╭─ RECORDS PROVIDED

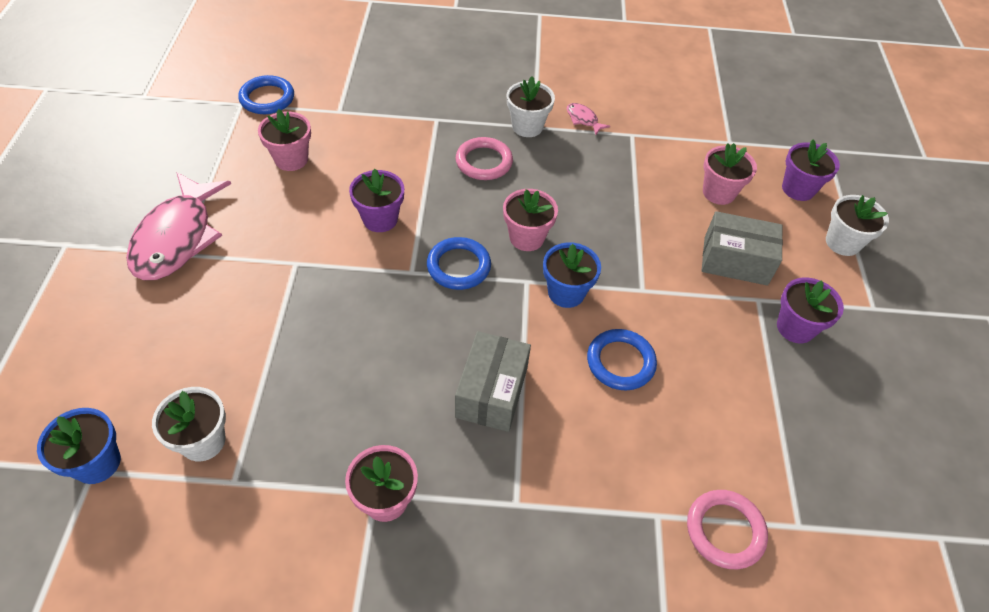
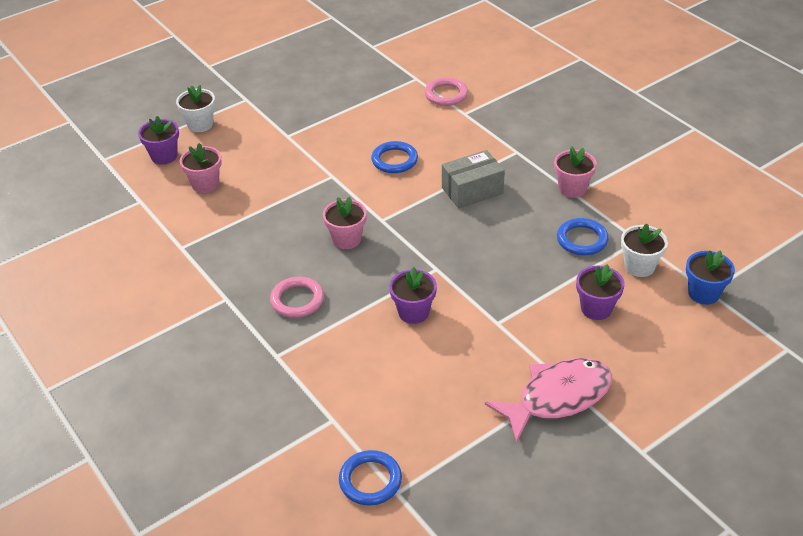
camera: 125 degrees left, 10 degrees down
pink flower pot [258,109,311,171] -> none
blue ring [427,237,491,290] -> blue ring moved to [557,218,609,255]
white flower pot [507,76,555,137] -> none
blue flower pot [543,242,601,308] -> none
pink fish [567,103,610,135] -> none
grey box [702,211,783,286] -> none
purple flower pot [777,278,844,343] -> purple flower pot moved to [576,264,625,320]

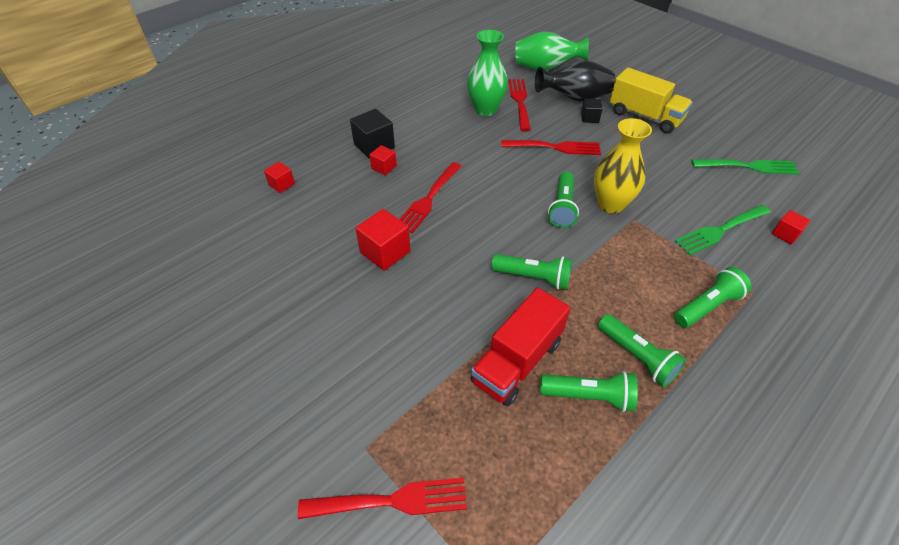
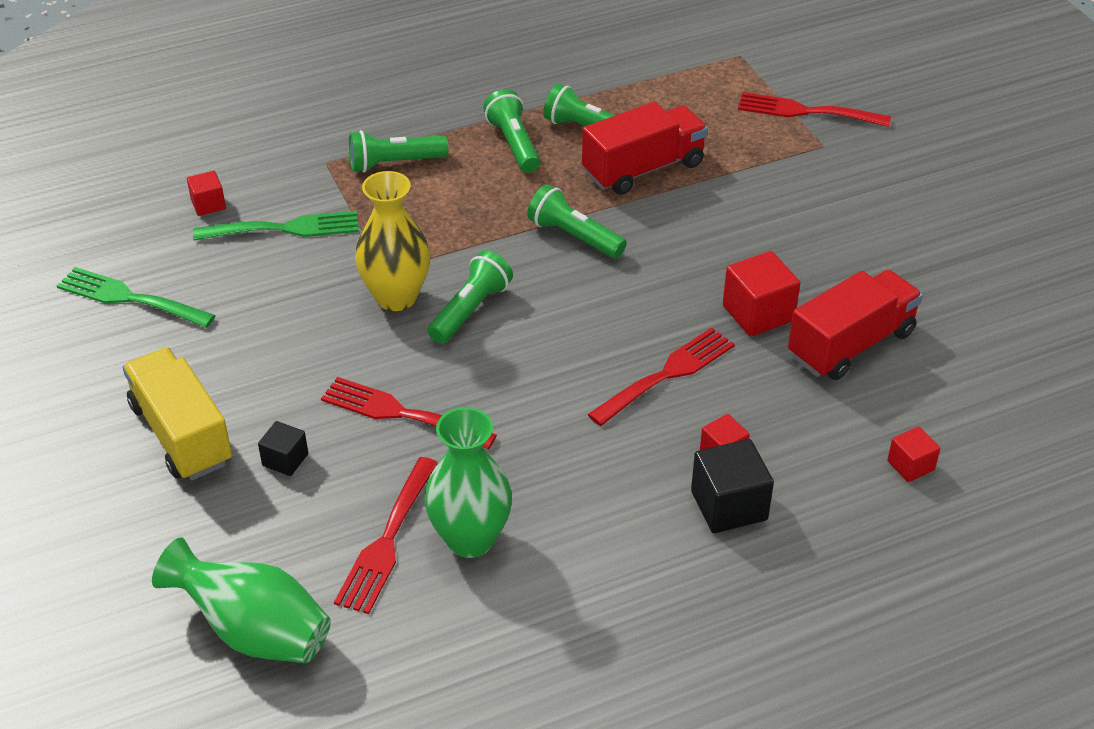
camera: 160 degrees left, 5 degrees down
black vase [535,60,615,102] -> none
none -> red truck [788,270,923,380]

╰─

Every line holding the word "degrees" should be copied out of the material.

camera: 125 degrees left, 10 degrees down
camera: 160 degrees left, 5 degrees down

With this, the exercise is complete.